*** DATA FOR THIS TASK Section Begins ***

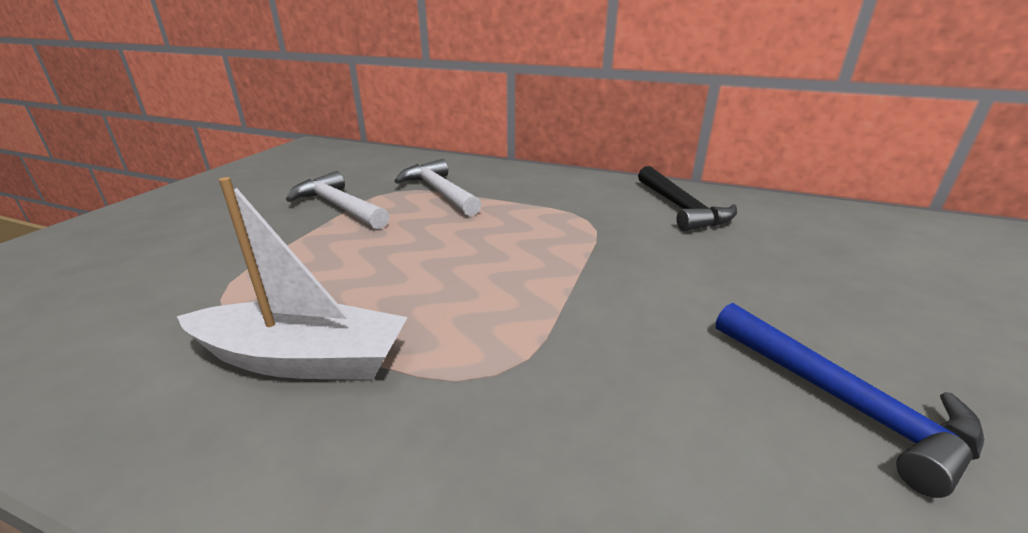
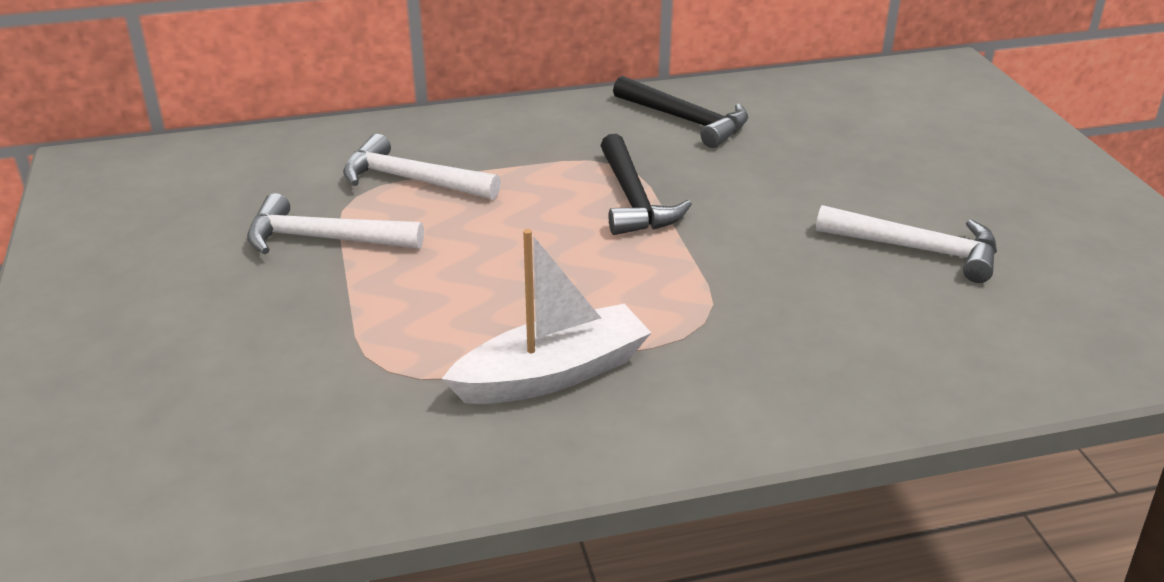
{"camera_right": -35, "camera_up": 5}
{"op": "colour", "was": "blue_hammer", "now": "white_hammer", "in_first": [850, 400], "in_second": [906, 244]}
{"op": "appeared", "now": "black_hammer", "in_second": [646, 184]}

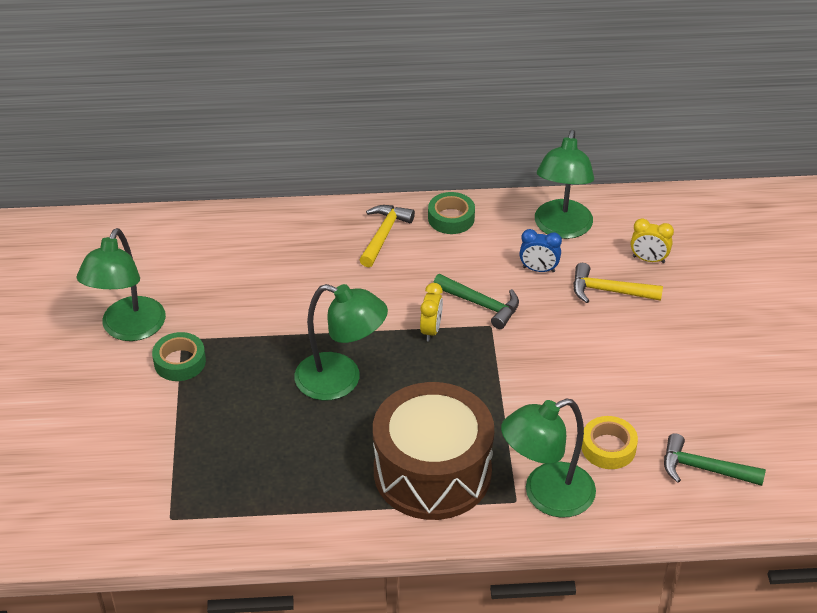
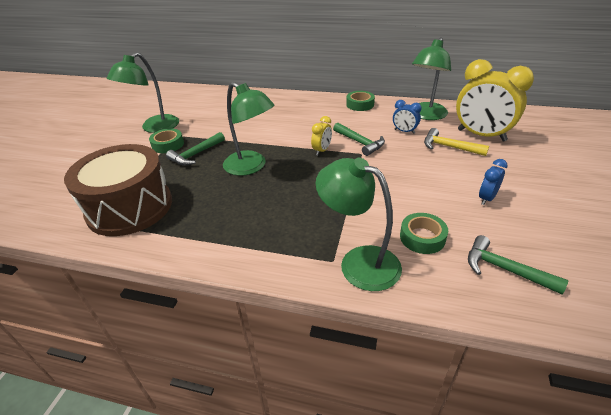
{"camera_right": 20, "camera_up": -5}
{"op": "missing", "was": "yellow_hammer", "in_first": [387, 236]}
{"op": "size", "was": "yellow_clock", "in_first": [652, 240], "in_second": [495, 100], "ratio": 2.19}
{"op": "relocated", "was": "brown_drum", "in_first": [433, 451], "in_second": [118, 190]}
{"op": "spun", "was": "green_lamp", "in_first": [548, 458], "in_second": [359, 224], "clockwise": 45}
{"op": "colour", "was": "yellow_tape", "now": "green_tape", "in_first": [610, 442], "in_second": [424, 233]}
{"op": "appeared", "now": "green_hammer", "in_second": [195, 149]}
{"op": "appeared", "now": "blue_clock", "in_second": [493, 182]}

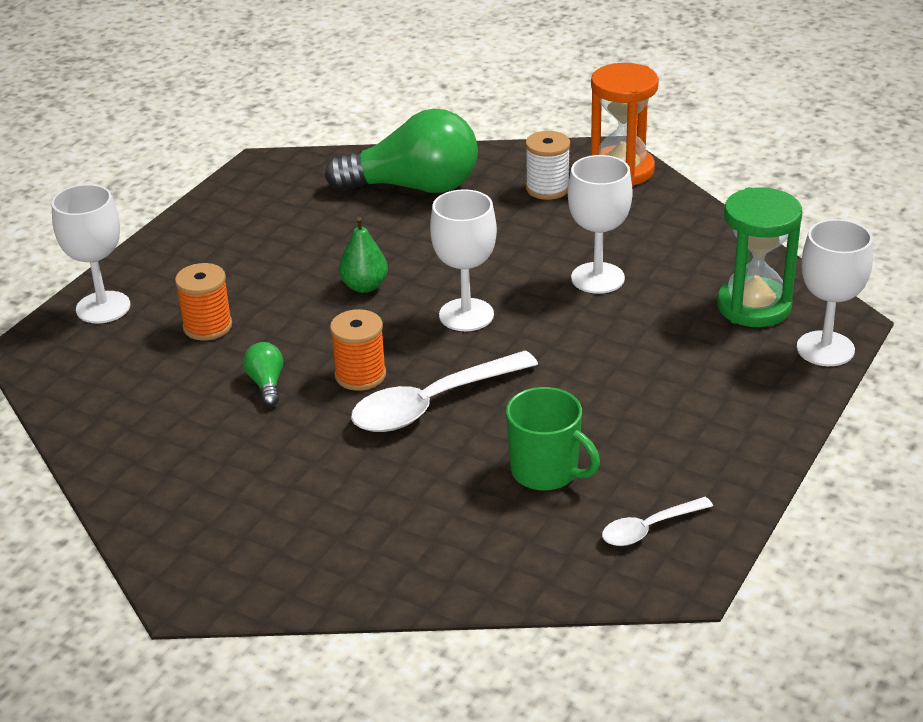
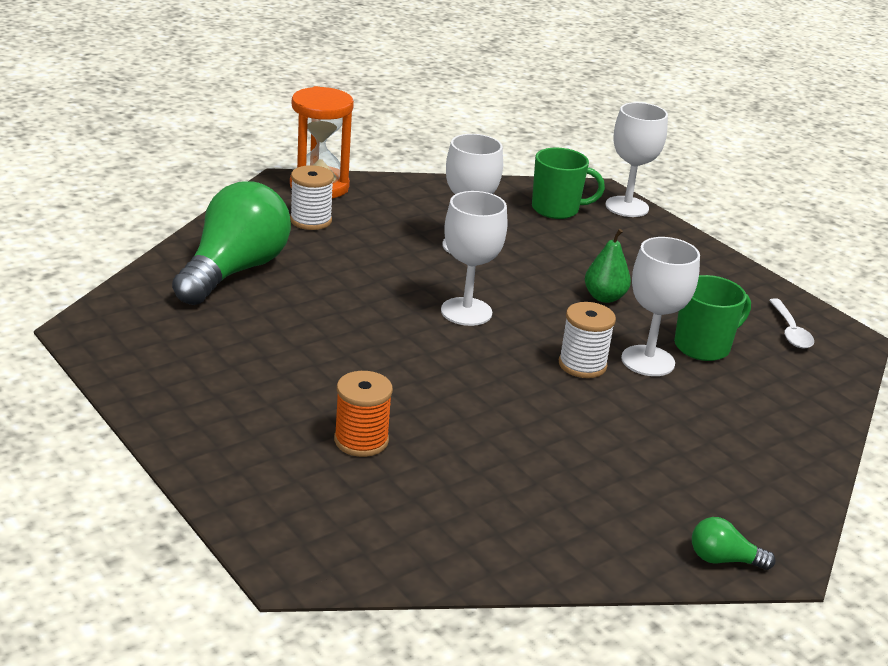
{"camera_right": -70, "camera_up": -5}
{"op": "relocated", "was": "white_goblet", "in_first": [90, 253], "in_second": [660, 306]}
{"op": "exchanged", "was": "green_hourglass", "now": "green_mug", "in_first": [759, 257], "in_second": [568, 183]}
{"op": "relocated", "was": "green_pear", "in_first": [363, 255], "in_second": [608, 266]}
{"op": "missing", "was": "orange_spool", "in_first": [358, 350]}
{"op": "relocated", "was": "green_light_bulb", "in_first": [263, 374], "in_second": [733, 543]}
{"op": "exchanged", "was": "white_spoon", "now": "white_spool", "in_first": [444, 391], "in_second": [587, 340]}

*** DATA FOR THIS TASK Section Ends ***

* **EXERCISE DIRECTIONS**
Pictures aside, repeat every entry exactly as written.

* **EXERCISE RESPONSE**
{"camera_right": -35, "camera_up": 5}
{"op": "colour", "was": "blue_hammer", "now": "white_hammer", "in_first": [850, 400], "in_second": [906, 244]}
{"op": "appeared", "now": "black_hammer", "in_second": [646, 184]}

{"camera_right": 20, "camera_up": -5}
{"op": "missing", "was": "yellow_hammer", "in_first": [387, 236]}
{"op": "size", "was": "yellow_clock", "in_first": [652, 240], "in_second": [495, 100], "ratio": 2.19}
{"op": "relocated", "was": "brown_drum", "in_first": [433, 451], "in_second": [118, 190]}
{"op": "spun", "was": "green_lamp", "in_first": [548, 458], "in_second": [359, 224], "clockwise": 45}
{"op": "colour", "was": "yellow_tape", "now": "green_tape", "in_first": [610, 442], "in_second": [424, 233]}
{"op": "appeared", "now": "green_hammer", "in_second": [195, 149]}
{"op": "appeared", "now": "blue_clock", "in_second": [493, 182]}

{"camera_right": -70, "camera_up": -5}
{"op": "relocated", "was": "white_goblet", "in_first": [90, 253], "in_second": [660, 306]}
{"op": "exchanged", "was": "green_hourglass", "now": "green_mug", "in_first": [759, 257], "in_second": [568, 183]}
{"op": "relocated", "was": "green_pear", "in_first": [363, 255], "in_second": [608, 266]}
{"op": "missing", "was": "orange_spool", "in_first": [358, 350]}
{"op": "relocated", "was": "green_light_bulb", "in_first": [263, 374], "in_second": [733, 543]}
{"op": "exchanged", "was": "white_spoon", "now": "white_spool", "in_first": [444, 391], "in_second": [587, 340]}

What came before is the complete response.